▶ Materials provided:

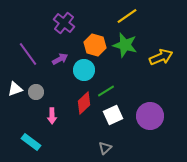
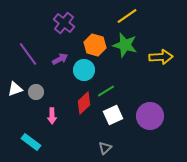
yellow arrow: rotated 20 degrees clockwise
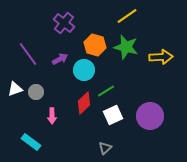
green star: moved 1 px right, 2 px down
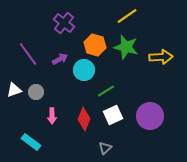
white triangle: moved 1 px left, 1 px down
red diamond: moved 16 px down; rotated 25 degrees counterclockwise
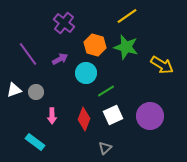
yellow arrow: moved 1 px right, 8 px down; rotated 35 degrees clockwise
cyan circle: moved 2 px right, 3 px down
cyan rectangle: moved 4 px right
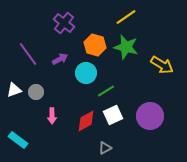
yellow line: moved 1 px left, 1 px down
red diamond: moved 2 px right, 2 px down; rotated 40 degrees clockwise
cyan rectangle: moved 17 px left, 2 px up
gray triangle: rotated 16 degrees clockwise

▶ Problem statement:
Please copy out the lines above word for word, leaving out the pictures.

▶ Full answer:
yellow arrow: rotated 20 degrees clockwise
green star: moved 1 px right, 2 px down
white triangle: moved 1 px left, 1 px down
red diamond: moved 16 px down; rotated 25 degrees counterclockwise
yellow arrow: moved 1 px right, 8 px down; rotated 35 degrees clockwise
cyan circle: moved 2 px right, 3 px down
cyan rectangle: moved 4 px right
yellow line: moved 1 px left, 1 px down
red diamond: moved 2 px right, 2 px down; rotated 40 degrees clockwise
cyan rectangle: moved 17 px left, 2 px up
gray triangle: rotated 16 degrees clockwise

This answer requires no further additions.